---- EXTRACTED INFORMATION

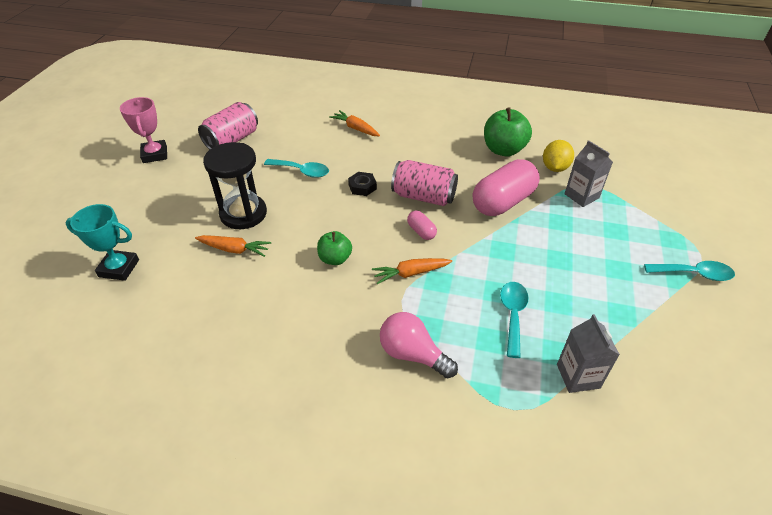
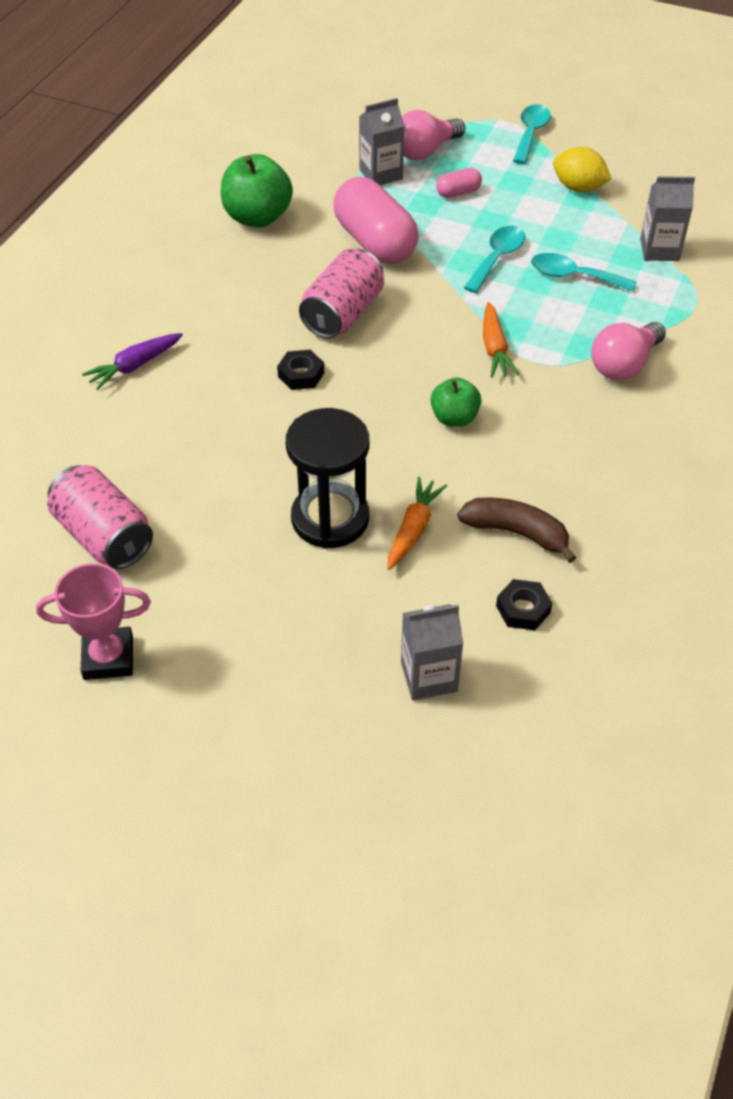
camera: 80 degrees left, 5 degrees up
(119, 268) = (429, 676): turquoise trophy -> grey carton
(163, 308) = (523, 609): none -> black nut
(230, 300) = (517, 533): none -> brown banana
(302, 171) = (237, 442): turquoise spoon -> turquoise spoon (497, 258)
(355, 128) = (135, 366): orange carrot -> purple carrot
(421, 231) = (417, 327): pink capsule -> pink capsule (458, 192)
(554, 168) = (315, 181): yellow lemon -> yellow lemon (578, 188)
(625, 215) = (425, 151): none -> pink light bulb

--------

**WHAT IS REQUIRED:** Your copy should repeat each entry above exactly but contain no pictures.

**PROBLEM SOLUTION:**
camera: 80 degrees left, 5 degrees up
(119, 268) = (429, 676): turquoise trophy -> grey carton
(163, 308) = (523, 609): none -> black nut
(230, 300) = (517, 533): none -> brown banana
(302, 171) = (237, 442): turquoise spoon -> turquoise spoon (497, 258)
(355, 128) = (135, 366): orange carrot -> purple carrot
(421, 231) = (417, 327): pink capsule -> pink capsule (458, 192)
(554, 168) = (315, 181): yellow lemon -> yellow lemon (578, 188)
(625, 215) = (425, 151): none -> pink light bulb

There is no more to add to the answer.